> _ACTIVITY_
If a line in the data holds "MISO", copy that line out in full.

#### DATASET EXCERPTS ####

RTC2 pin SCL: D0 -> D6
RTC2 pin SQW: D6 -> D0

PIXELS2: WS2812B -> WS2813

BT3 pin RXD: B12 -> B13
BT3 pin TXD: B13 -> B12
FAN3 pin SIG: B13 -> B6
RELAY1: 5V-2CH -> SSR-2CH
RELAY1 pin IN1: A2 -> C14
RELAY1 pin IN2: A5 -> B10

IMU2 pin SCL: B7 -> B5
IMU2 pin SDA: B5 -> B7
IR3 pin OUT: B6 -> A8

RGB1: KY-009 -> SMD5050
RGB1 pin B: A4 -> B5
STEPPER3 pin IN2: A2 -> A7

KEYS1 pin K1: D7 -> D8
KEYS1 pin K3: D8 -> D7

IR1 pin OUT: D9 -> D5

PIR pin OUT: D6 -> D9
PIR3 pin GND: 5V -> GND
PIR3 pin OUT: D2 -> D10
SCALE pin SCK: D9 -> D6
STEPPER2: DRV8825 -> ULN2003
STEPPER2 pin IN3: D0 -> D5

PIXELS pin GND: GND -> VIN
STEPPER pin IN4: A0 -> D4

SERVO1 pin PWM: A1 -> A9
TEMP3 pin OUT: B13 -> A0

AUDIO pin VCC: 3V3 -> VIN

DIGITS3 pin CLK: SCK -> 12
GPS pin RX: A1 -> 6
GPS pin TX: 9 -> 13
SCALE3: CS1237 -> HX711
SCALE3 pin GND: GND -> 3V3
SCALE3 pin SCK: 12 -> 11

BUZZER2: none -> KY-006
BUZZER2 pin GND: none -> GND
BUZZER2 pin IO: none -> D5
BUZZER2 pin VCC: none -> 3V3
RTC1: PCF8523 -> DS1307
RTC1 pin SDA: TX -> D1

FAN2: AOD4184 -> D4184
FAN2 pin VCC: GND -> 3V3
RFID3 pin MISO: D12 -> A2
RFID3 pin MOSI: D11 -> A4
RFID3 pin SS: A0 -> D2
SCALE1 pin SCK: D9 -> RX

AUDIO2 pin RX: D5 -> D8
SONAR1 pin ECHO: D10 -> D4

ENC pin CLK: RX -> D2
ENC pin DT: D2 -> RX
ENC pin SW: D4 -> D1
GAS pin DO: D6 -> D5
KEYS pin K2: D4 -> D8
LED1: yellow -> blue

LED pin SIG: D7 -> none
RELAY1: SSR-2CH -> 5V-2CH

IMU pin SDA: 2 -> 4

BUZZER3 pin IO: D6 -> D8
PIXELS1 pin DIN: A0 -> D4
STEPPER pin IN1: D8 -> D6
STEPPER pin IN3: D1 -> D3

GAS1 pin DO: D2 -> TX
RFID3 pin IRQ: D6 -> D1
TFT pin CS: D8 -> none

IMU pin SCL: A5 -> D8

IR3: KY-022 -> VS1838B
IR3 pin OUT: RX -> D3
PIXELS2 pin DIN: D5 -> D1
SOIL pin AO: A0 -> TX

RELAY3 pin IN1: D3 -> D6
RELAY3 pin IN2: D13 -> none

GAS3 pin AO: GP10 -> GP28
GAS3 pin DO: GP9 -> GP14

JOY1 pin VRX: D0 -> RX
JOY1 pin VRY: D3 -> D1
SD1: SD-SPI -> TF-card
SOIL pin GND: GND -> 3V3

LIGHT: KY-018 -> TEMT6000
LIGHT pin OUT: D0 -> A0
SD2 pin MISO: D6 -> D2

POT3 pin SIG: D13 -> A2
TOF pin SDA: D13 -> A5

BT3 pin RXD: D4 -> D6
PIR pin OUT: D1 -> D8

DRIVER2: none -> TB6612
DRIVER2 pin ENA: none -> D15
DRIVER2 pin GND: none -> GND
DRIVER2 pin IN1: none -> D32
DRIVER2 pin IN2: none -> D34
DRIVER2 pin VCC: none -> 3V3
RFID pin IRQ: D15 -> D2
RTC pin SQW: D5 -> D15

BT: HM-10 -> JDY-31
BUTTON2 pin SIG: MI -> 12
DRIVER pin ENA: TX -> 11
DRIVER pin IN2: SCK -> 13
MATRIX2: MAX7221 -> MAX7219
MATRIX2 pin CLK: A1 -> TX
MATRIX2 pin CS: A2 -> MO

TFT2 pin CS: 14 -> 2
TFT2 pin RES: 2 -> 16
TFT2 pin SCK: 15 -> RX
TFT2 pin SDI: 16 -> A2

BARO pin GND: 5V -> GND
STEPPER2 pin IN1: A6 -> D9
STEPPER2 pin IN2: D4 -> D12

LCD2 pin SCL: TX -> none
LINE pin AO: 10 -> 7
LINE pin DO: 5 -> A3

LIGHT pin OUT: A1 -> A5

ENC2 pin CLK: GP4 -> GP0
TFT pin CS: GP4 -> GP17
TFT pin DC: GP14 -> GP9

####

> _RESPONSE TO THE TASK_
RFID3 pin MISO: D12 -> A2
SD2 pin MISO: D6 -> D2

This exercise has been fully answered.